***** Excerpted records *****
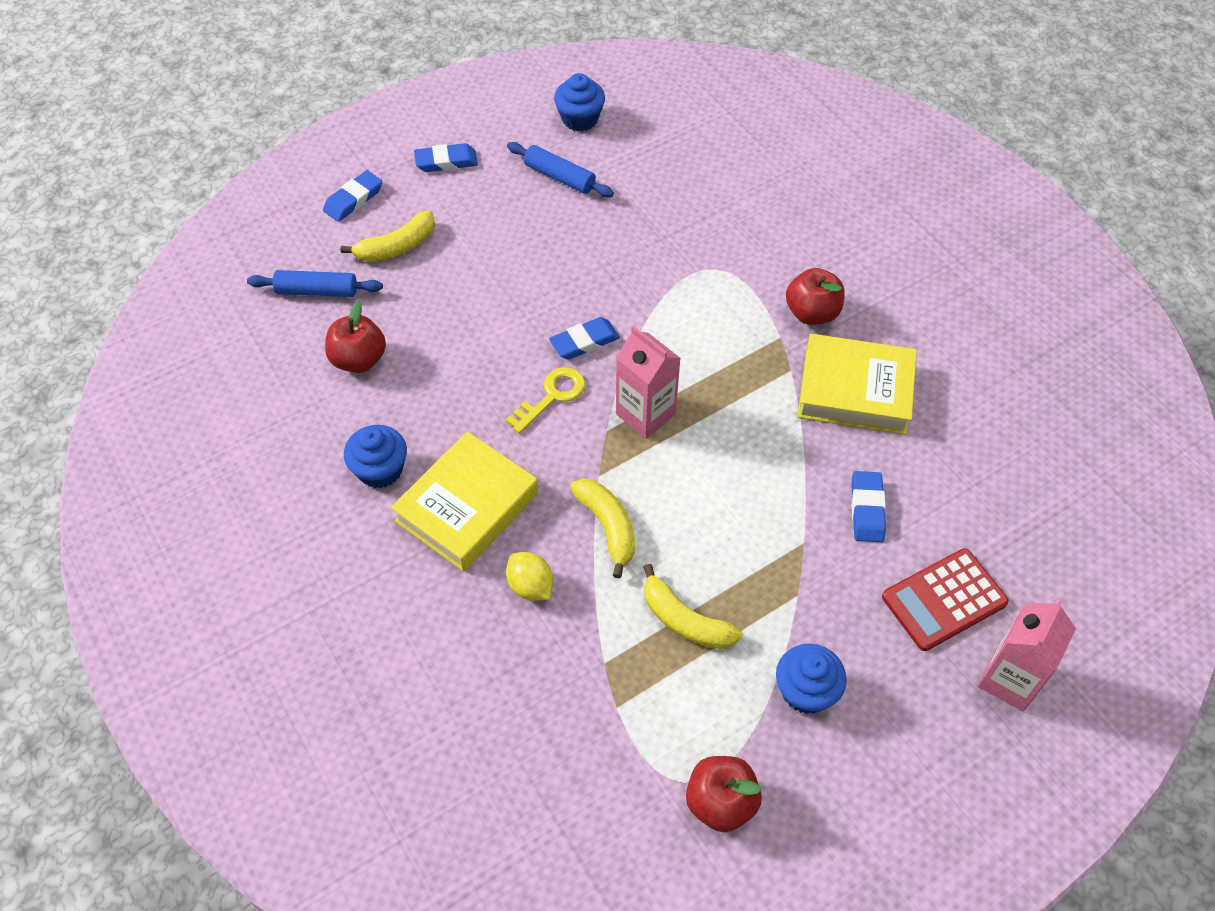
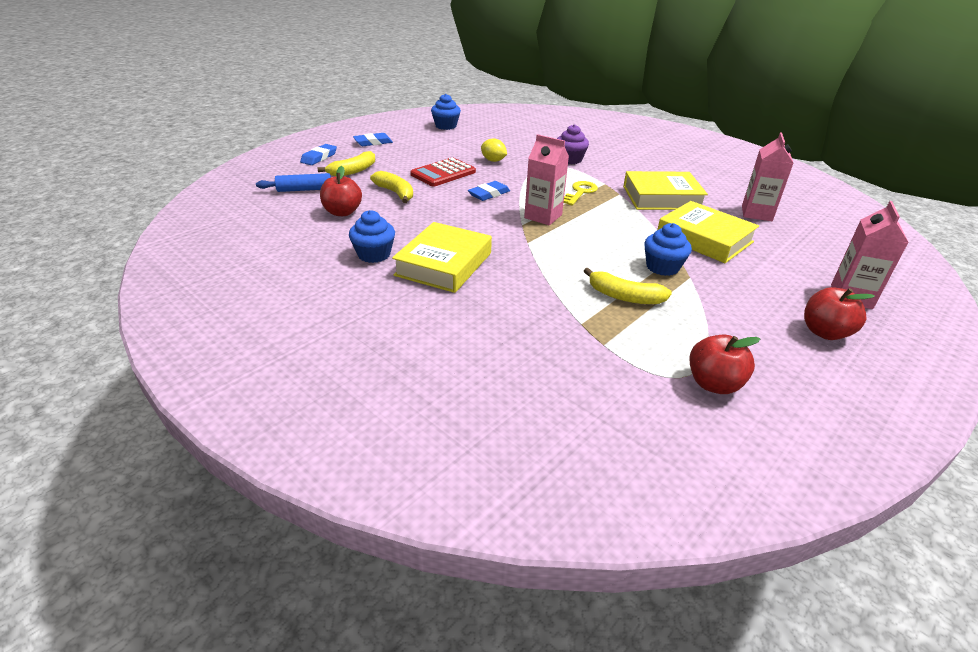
camera: 15 degrees left, 20 degrees down
(530, 586) = (507, 294): yellow lemon -> yellow lemon (493, 160)
(552, 396) = (479, 215): yellow key -> yellow key (580, 192)
(560, 177) = (443, 143): blue rolling pin -> none
(608, 527) = (546, 262): yellow banana -> yellow banana (395, 193)
(752, 256) = (570, 159): none -> purple cupcake
(806, 691) = (729, 318): blue cupcake -> blue cupcake (662, 267)
(812, 313) = (617, 174): red apple -> red apple (824, 332)
(867, 509) = (704, 238): blue eraser -> yellow book
(944, 600) = (781, 268): red calculator -> red calculator (443, 173)
(988, 458) = (756, 213): none -> pink carton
*****
[Task statement]: From the data above, return every line from the line that has "(608, 527) = (546, 262): yellow" up to and including the line that has "(867, 509) = (704, 238): blue", exactly.

[Task answer]:
(608, 527) = (546, 262): yellow banana -> yellow banana (395, 193)
(752, 256) = (570, 159): none -> purple cupcake
(806, 691) = (729, 318): blue cupcake -> blue cupcake (662, 267)
(812, 313) = (617, 174): red apple -> red apple (824, 332)
(867, 509) = (704, 238): blue eraser -> yellow book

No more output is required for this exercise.